(Beginning of Information shown)

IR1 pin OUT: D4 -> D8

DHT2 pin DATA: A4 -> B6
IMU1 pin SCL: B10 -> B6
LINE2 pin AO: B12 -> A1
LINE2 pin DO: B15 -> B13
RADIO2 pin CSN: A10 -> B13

(End of Information shown)

### Problem to solve
Take the listing above and set it down exactly.

### Solution for this exercise
IR1 pin OUT: D4 -> D8

DHT2 pin DATA: A4 -> B6
IMU1 pin SCL: B10 -> B6
LINE2 pin AO: B12 -> A1
LINE2 pin DO: B15 -> B13
RADIO2 pin CSN: A10 -> B13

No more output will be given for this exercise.